### WHAT TO PRODUCE
What you give back must match the data exactly, minus the pictures.
*** Opening DATA ***
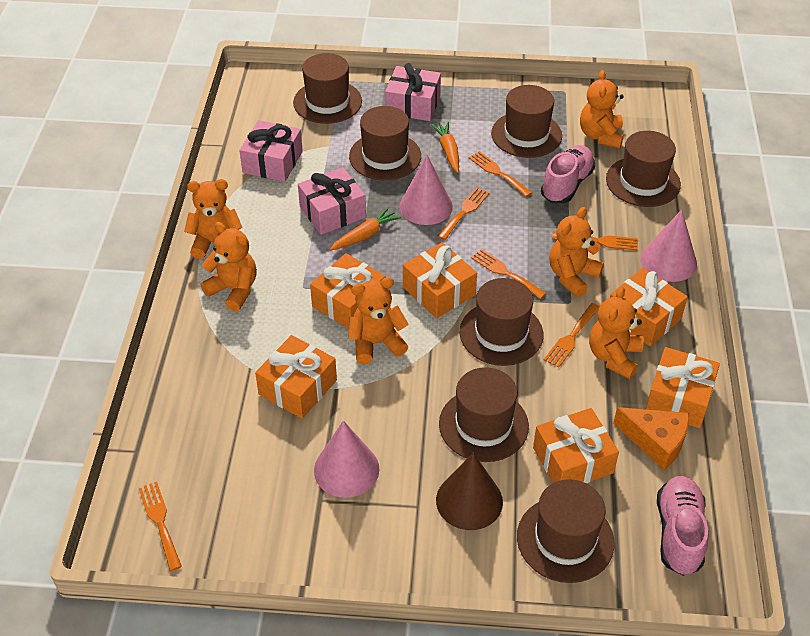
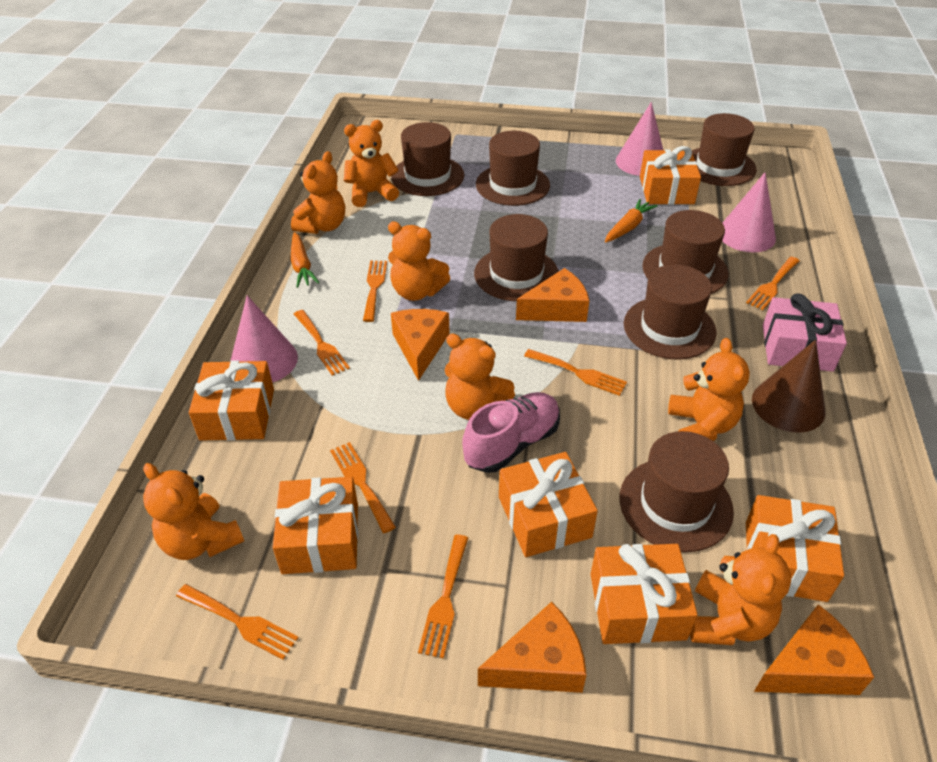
orange cheese: 1 -> 4
orange fork: 6 -> 7
orange teddy bear: 6 -> 7
pink gift: 3 -> 1
pink shoe: 2 -> 1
*** Closing DATA ***
### SOLUTION FOR THIS TASK
orange cheese: 1 -> 4
orange fork: 6 -> 7
orange teddy bear: 6 -> 7
pink gift: 3 -> 1
pink shoe: 2 -> 1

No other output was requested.